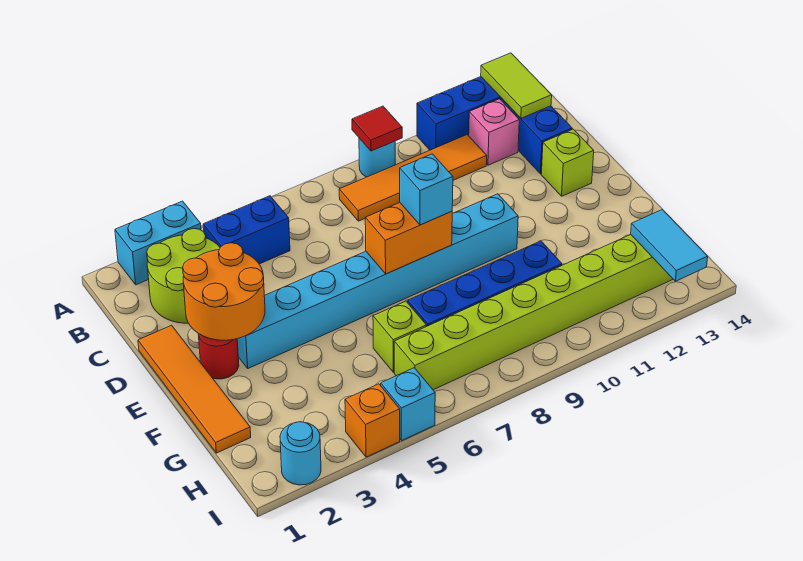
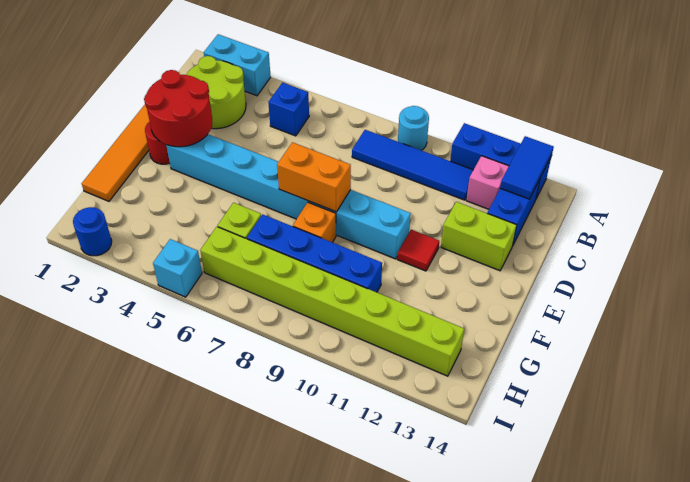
red tile A9 level 2 -> red tile E11 level 1
lime tile A13:B13 level 2 -> blue tile A13:B13 level 2
blue brick B4:B5 level 1 -> blue brick B5 level 1
orange tile B8:B11 level 1 -> blue tile B8:B11 level 1
orange round brick D2:E3 level 2 -> red round brick D2:E3 level 2
lime brick D13 level 1 -> lime brick D12:D13 level 1
cyan brick E8 level 3 -> none
cyan tile H13:I13 level 2 -> none
cyan round brick I2 level 1 -> blue round brick I2 level 1
orange brick I4 level 1 -> orange brick F8 level 1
.....
PROBLEM TO WORK ON:
Quote the lines of the listing above that run from the line with "lime tile A13:B13" through its last line, both included, and nothing else.

YOUR RESPONSE:
lime tile A13:B13 level 2 -> blue tile A13:B13 level 2
blue brick B4:B5 level 1 -> blue brick B5 level 1
orange tile B8:B11 level 1 -> blue tile B8:B11 level 1
orange round brick D2:E3 level 2 -> red round brick D2:E3 level 2
lime brick D13 level 1 -> lime brick D12:D13 level 1
cyan brick E8 level 3 -> none
cyan tile H13:I13 level 2 -> none
cyan round brick I2 level 1 -> blue round brick I2 level 1
orange brick I4 level 1 -> orange brick F8 level 1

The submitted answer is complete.